Entries taken from a collection:
⁂

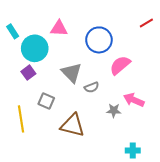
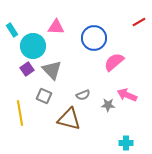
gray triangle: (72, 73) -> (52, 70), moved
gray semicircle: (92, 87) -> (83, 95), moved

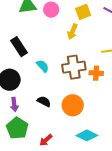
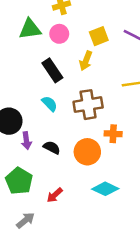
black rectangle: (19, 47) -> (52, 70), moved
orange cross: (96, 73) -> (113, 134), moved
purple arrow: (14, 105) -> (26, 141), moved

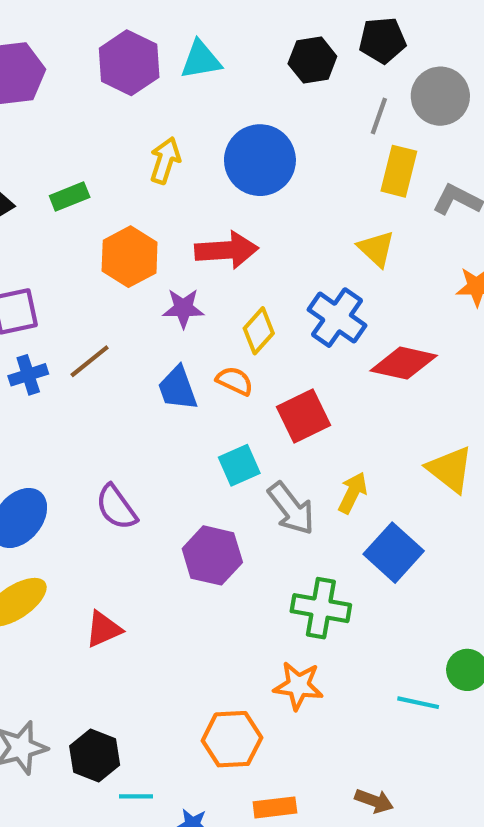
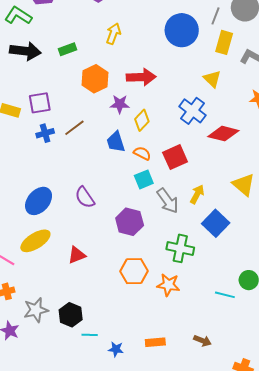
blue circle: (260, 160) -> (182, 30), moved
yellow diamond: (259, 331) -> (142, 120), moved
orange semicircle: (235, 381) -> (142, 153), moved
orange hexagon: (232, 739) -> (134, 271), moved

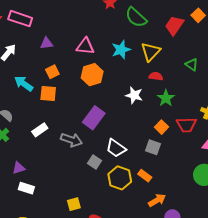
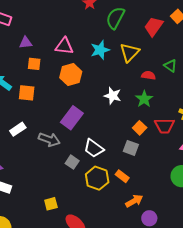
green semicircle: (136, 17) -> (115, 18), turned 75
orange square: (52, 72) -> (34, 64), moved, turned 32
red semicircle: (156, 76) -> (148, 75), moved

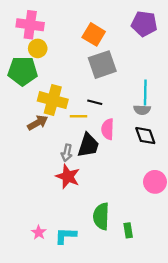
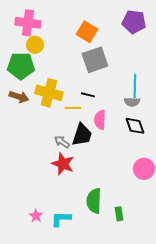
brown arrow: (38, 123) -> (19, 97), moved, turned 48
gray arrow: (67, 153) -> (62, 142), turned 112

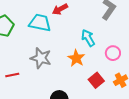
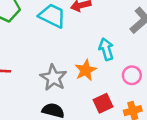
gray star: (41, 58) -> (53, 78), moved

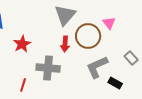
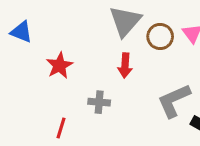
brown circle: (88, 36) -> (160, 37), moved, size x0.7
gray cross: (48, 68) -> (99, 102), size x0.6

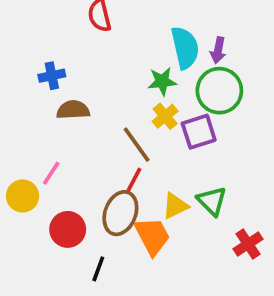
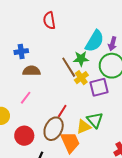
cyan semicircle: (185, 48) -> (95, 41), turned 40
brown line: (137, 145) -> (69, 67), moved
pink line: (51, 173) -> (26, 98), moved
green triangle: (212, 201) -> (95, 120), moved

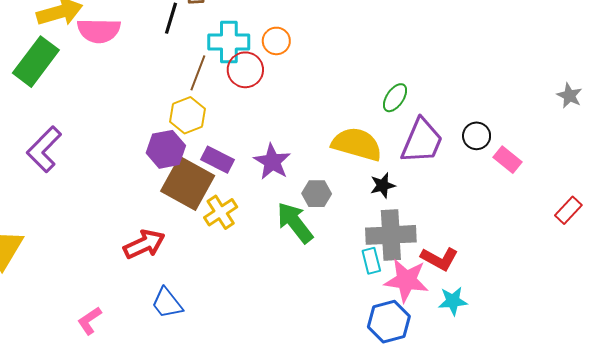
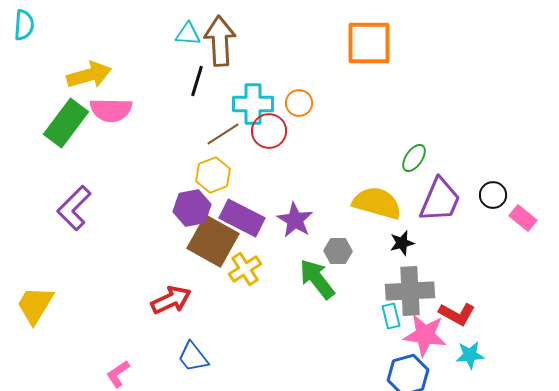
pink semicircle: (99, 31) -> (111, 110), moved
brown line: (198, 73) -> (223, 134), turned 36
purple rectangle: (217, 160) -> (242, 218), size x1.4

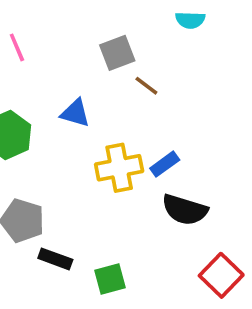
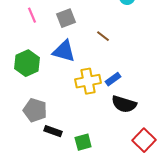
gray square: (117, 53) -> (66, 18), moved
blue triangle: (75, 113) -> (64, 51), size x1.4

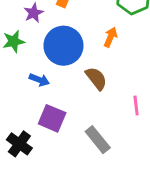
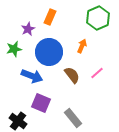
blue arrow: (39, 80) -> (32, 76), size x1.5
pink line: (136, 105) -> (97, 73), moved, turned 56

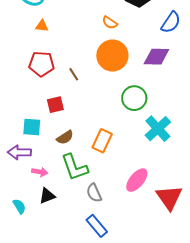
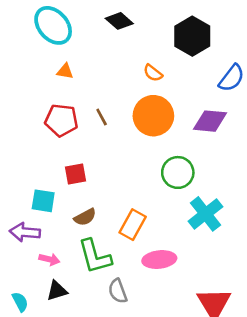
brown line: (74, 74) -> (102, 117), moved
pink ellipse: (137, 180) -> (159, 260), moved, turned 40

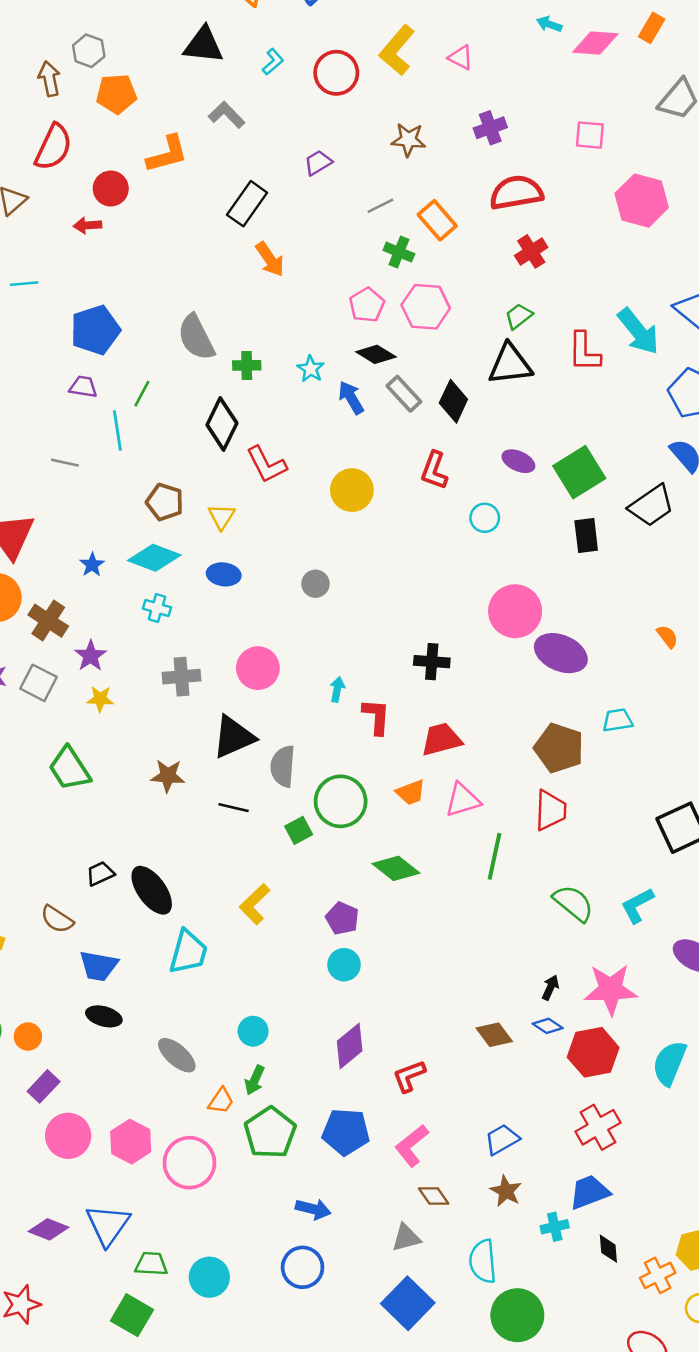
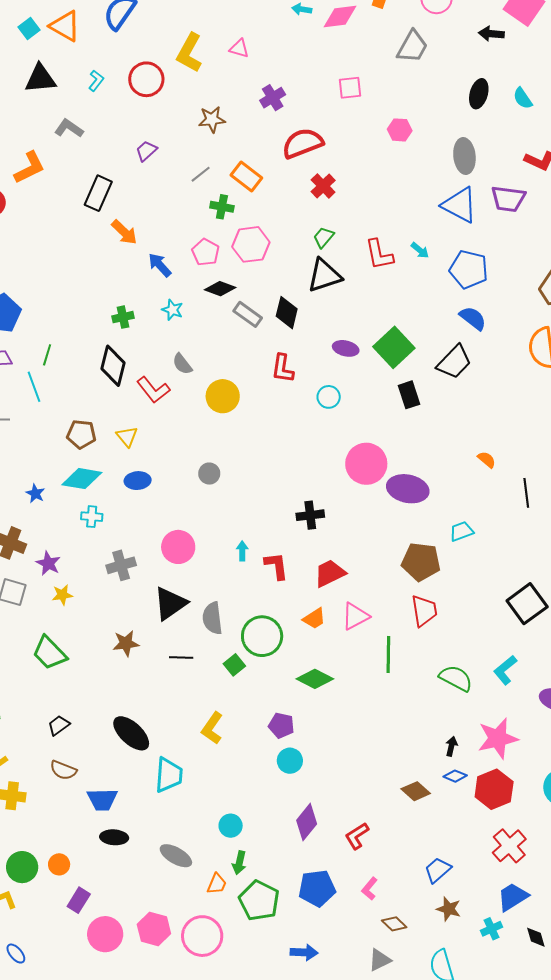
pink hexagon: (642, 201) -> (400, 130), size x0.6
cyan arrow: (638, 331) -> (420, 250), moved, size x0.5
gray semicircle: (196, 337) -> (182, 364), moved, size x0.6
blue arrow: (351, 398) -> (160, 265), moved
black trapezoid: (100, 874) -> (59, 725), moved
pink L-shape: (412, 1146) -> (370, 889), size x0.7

⁂

Problem statement
Going through the entries, return every line holding the word "hexagon".

Task solution
orange hexagon: (232, 739) -> (134, 271), moved
pink hexagon: (642, 201) -> (400, 130), size x0.6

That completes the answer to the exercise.